**Given records**.
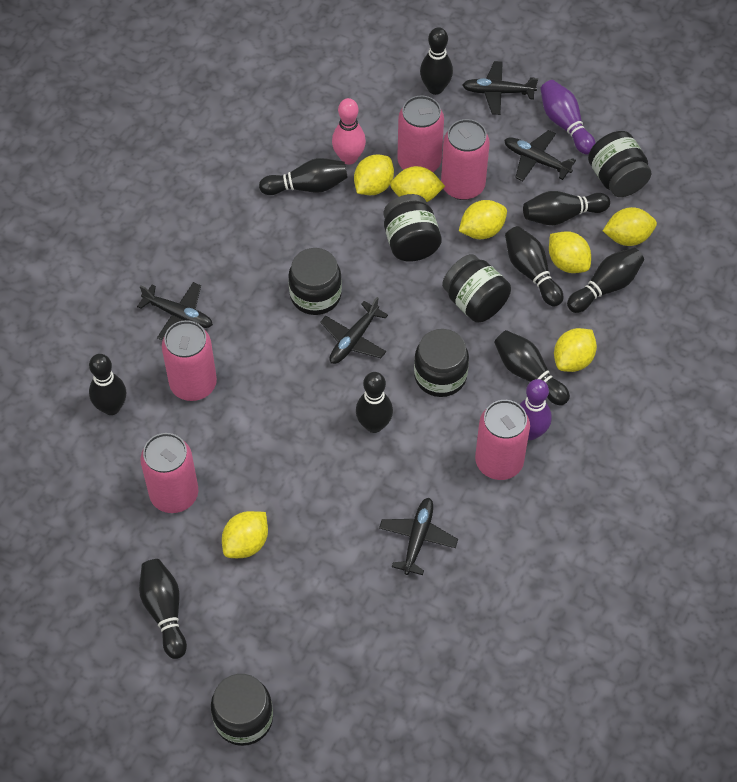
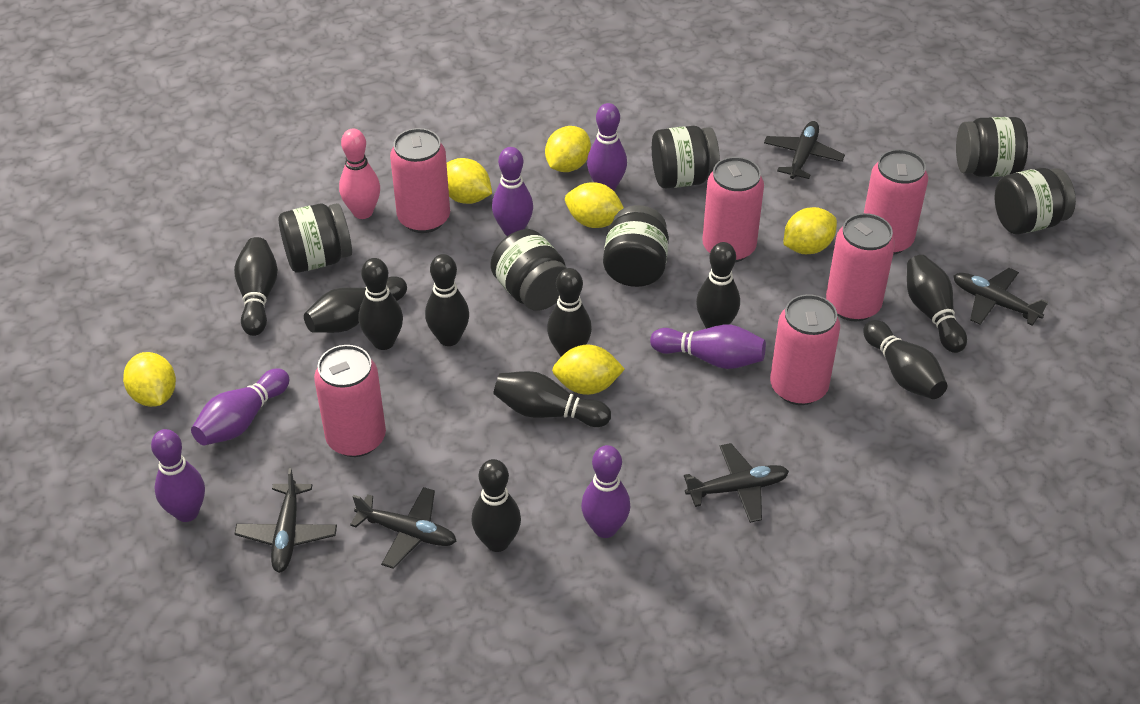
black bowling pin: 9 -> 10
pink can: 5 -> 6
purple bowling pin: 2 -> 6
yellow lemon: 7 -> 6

---

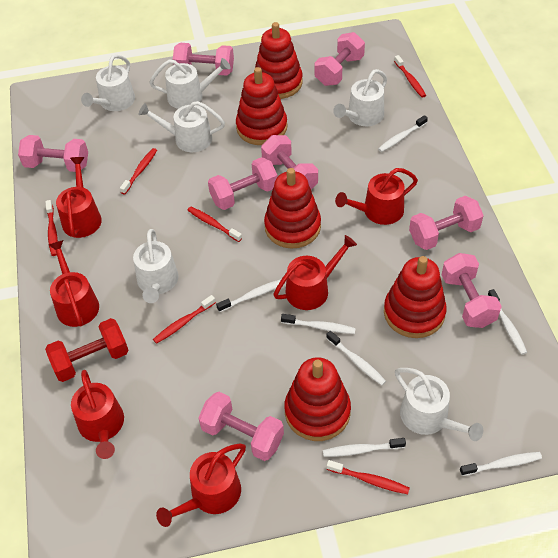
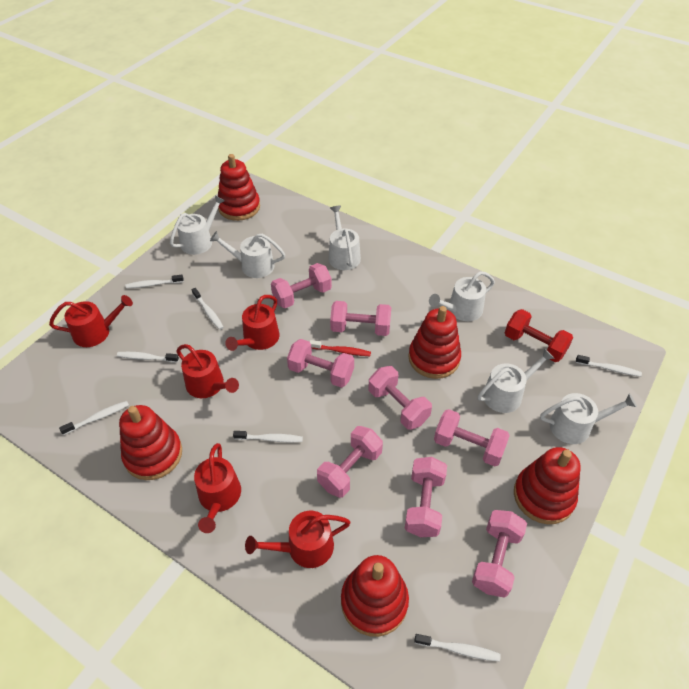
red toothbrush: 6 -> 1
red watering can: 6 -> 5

**Assigned task**. Output the lines above between the one holding "black bowling pin: 9 -> 10" and the one holding "yellow lemon: 7 -> 6", inclusive, with nothing before or after them.

**Exercise result**.
black bowling pin: 9 -> 10
pink can: 5 -> 6
purple bowling pin: 2 -> 6
yellow lemon: 7 -> 6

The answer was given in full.